Before-and-after change data
■ ■ ■ ■ ■ ■ ■

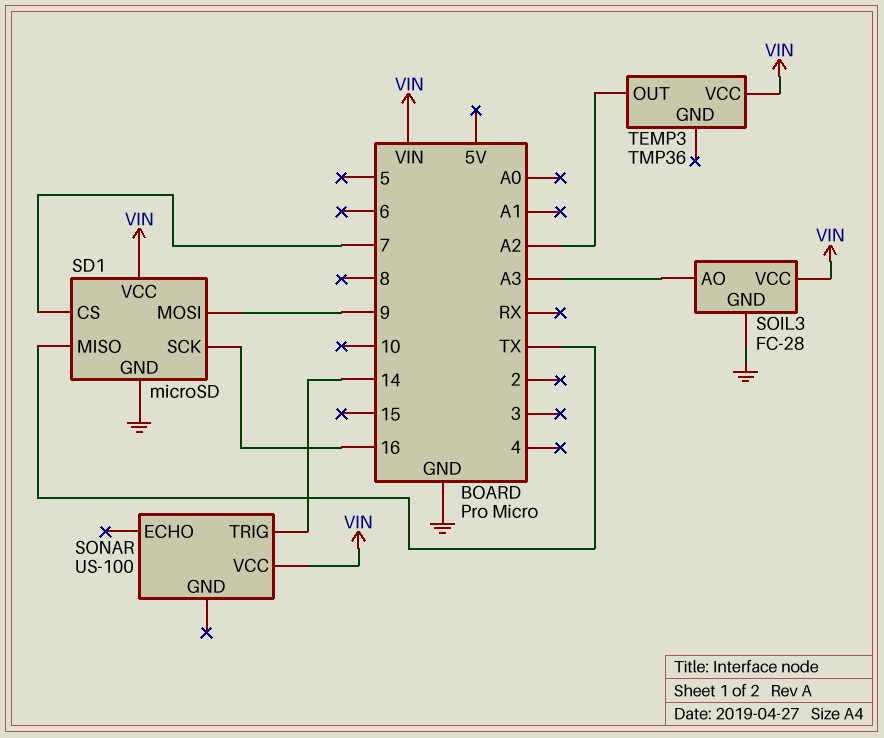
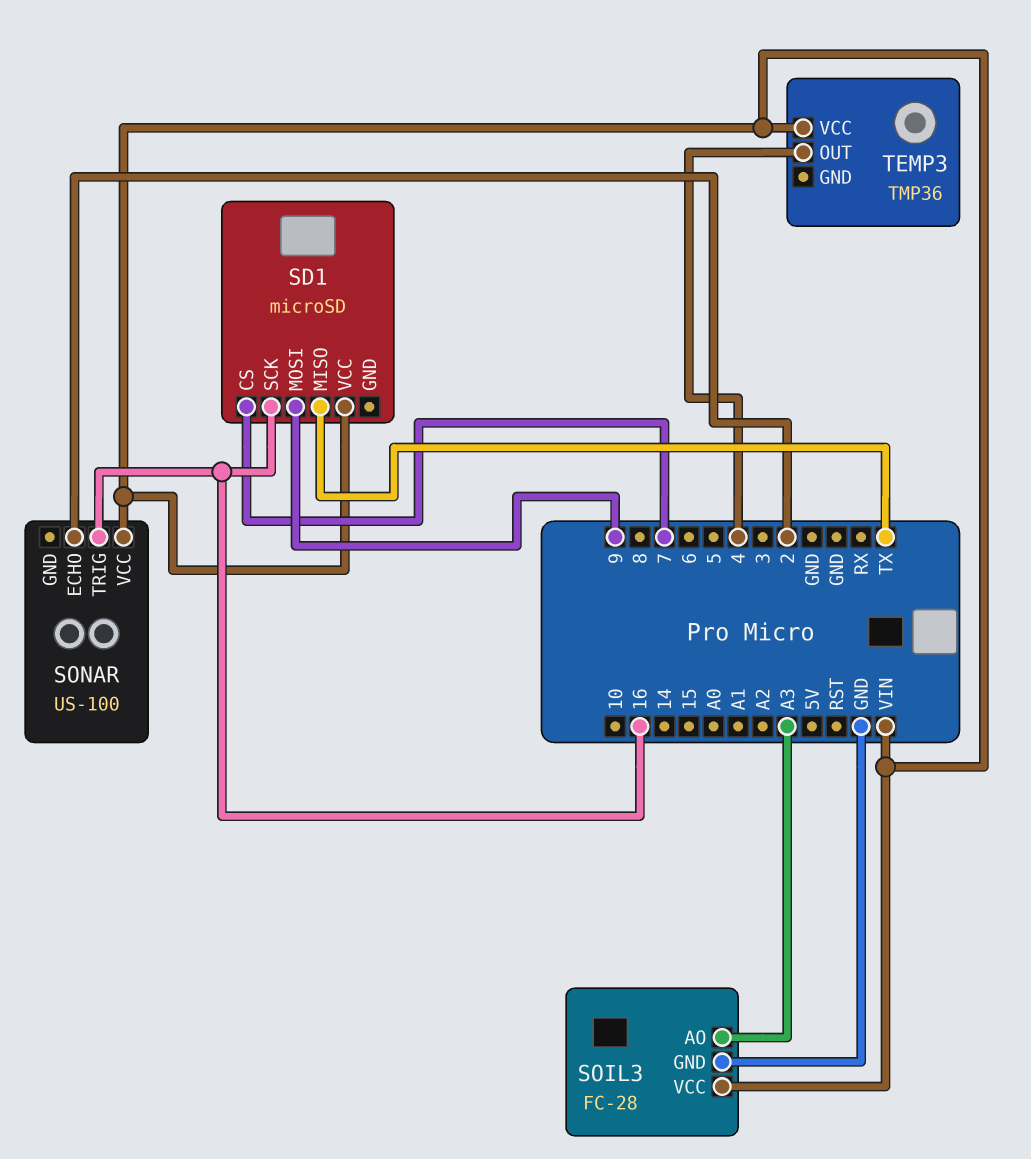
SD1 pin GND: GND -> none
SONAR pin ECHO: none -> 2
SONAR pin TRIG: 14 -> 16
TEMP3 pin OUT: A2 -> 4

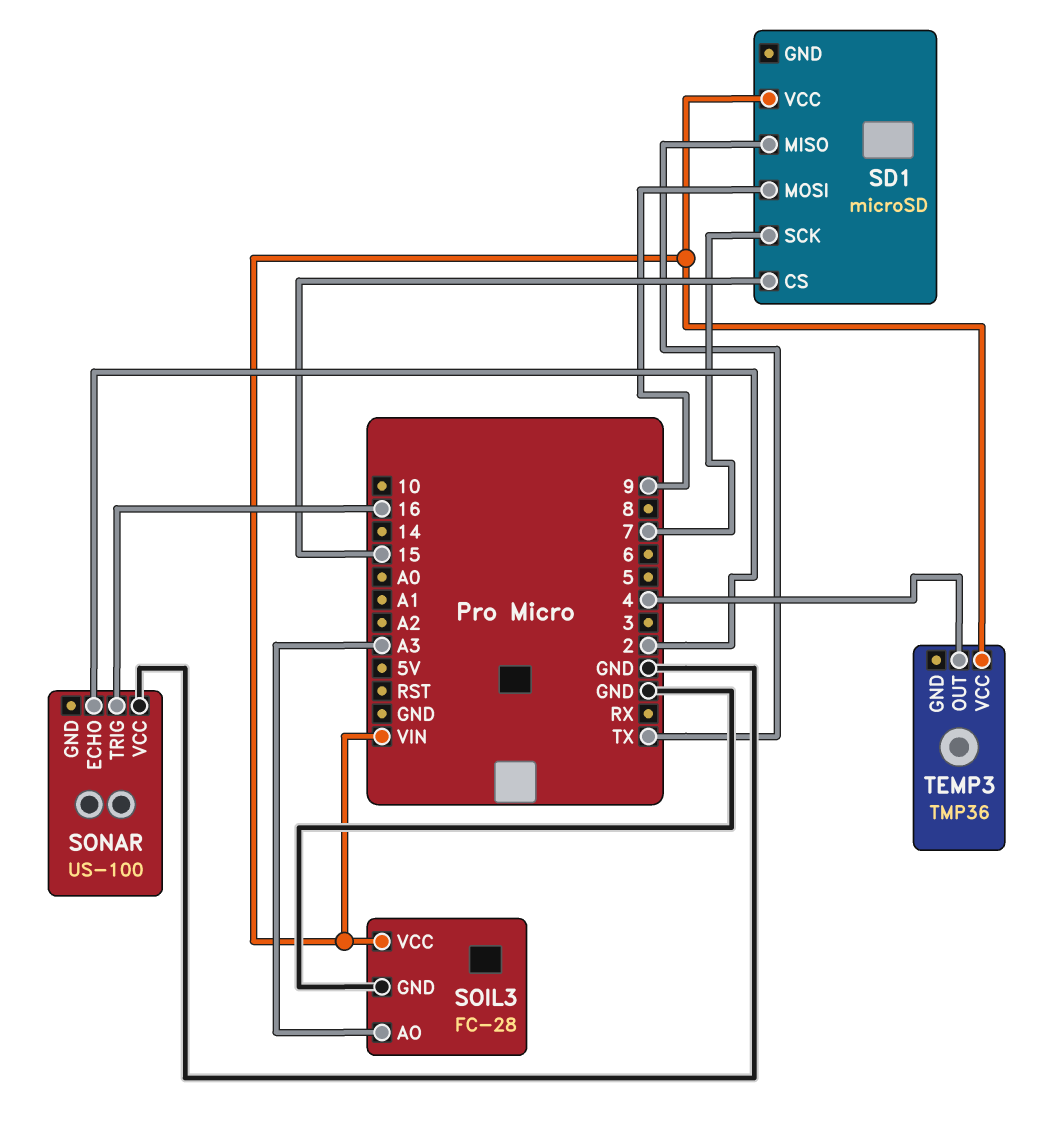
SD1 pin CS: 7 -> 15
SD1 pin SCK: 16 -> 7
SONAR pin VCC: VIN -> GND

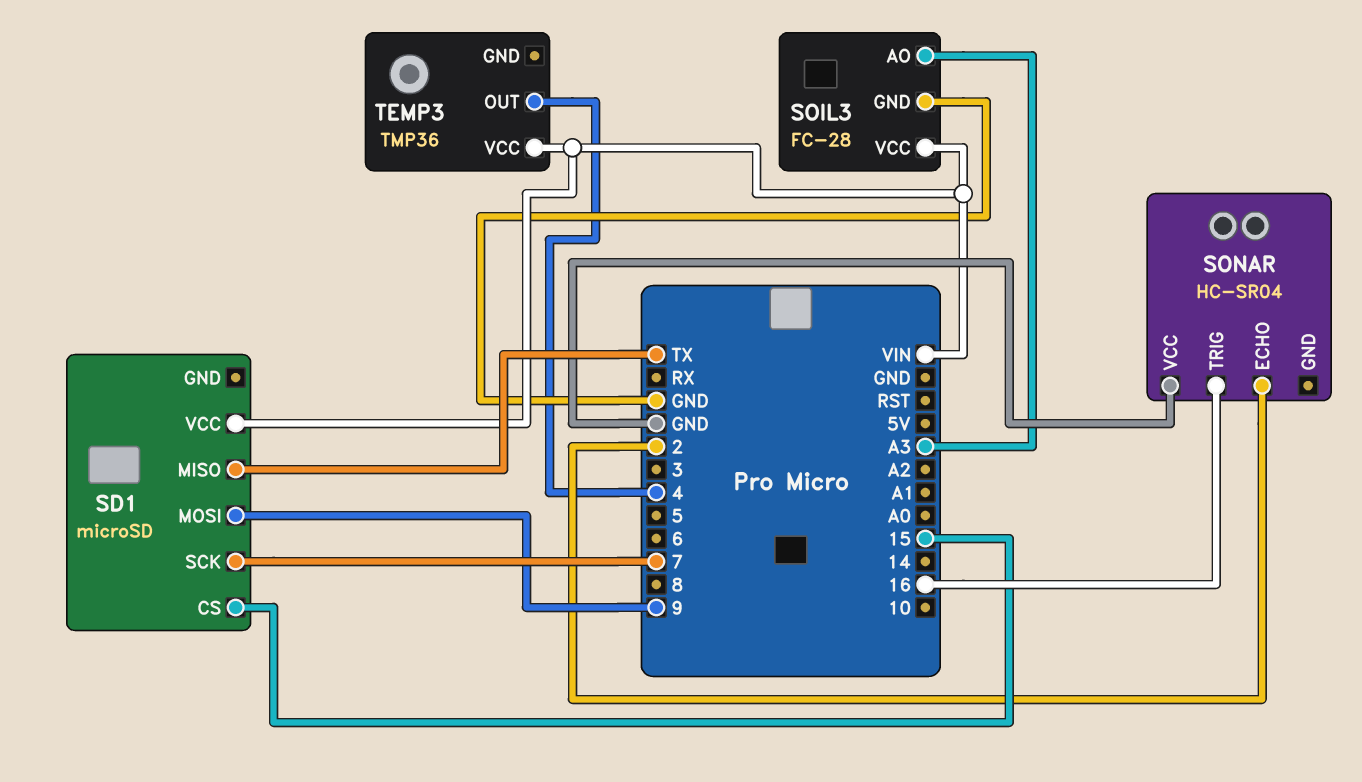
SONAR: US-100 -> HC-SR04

■ ■ ■ ■ ■ ■ ■

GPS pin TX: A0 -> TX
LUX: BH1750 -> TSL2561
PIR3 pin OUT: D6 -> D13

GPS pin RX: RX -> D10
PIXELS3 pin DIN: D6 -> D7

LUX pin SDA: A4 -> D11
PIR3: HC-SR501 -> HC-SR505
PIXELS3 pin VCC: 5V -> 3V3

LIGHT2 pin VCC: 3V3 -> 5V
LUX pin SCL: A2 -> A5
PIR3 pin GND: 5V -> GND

■ ■ ■ ■ ■ ■ ■

In the entries above, one line contains "PIR3: HC-SR501 -> HC-SR505" and another contains "PIR3 pin GND: 5V -> GND". Reproduce exactly those two lines and the lines between them, nothing else.

PIR3: HC-SR501 -> HC-SR505
PIXELS3 pin VCC: 5V -> 3V3

LIGHT2 pin VCC: 3V3 -> 5V
LUX pin SCL: A2 -> A5
PIR3 pin GND: 5V -> GND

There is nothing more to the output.